_YOUR GOAL_
Repeat each entry exactly, but do not carry over the pictures.

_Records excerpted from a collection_
⟨

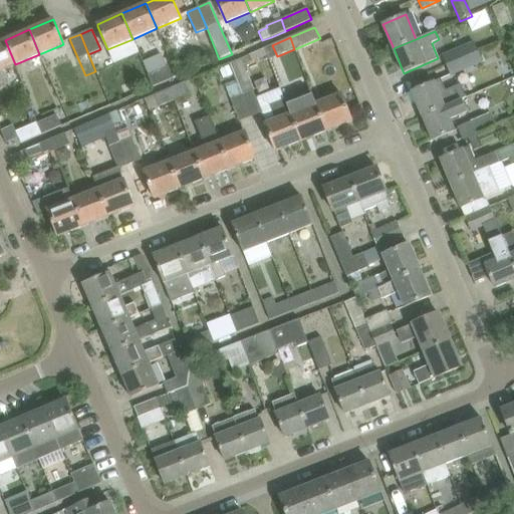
[(0,70),(15,64),(5,40),(0,41),(0,70)]
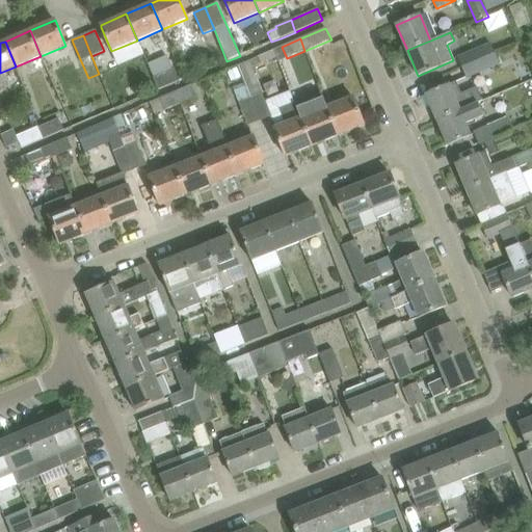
[(457,57),(462,69),(489,57),(484,46),(457,57)]
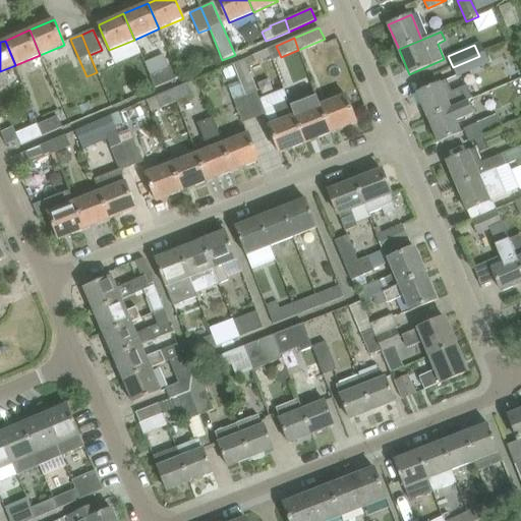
[(269,49),(261,53),(264,59),(272,56),(269,49)]
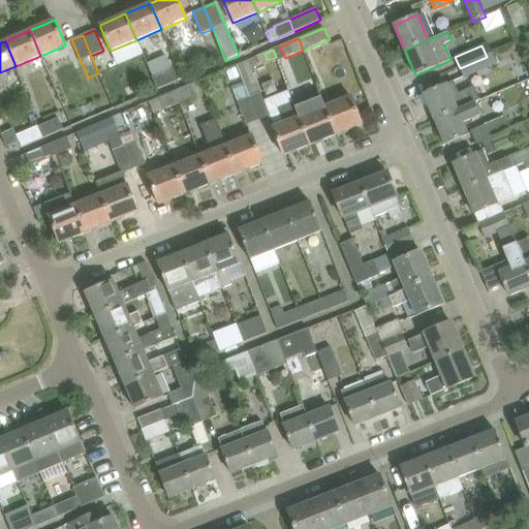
[(487,57),(460,68),(464,78),(491,66),(487,57)]
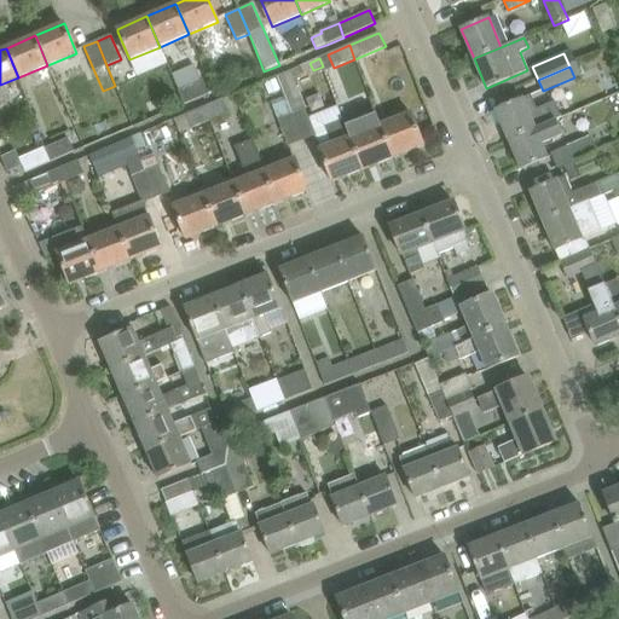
[(277,76),(287,100),(302,142),(316,136),(290,71),(277,76)]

⟩

_EXERCISE RESULT_
[(0,70),(15,64),(5,40),(0,41),(0,70)]
[(457,57),(462,69),(489,57),(484,46),(457,57)]
[(269,49),(261,53),(264,59),(272,56),(269,49)]
[(487,57),(460,68),(464,78),(491,66),(487,57)]
[(277,76),(287,100),(302,142),(316,136),(290,71),(277,76)]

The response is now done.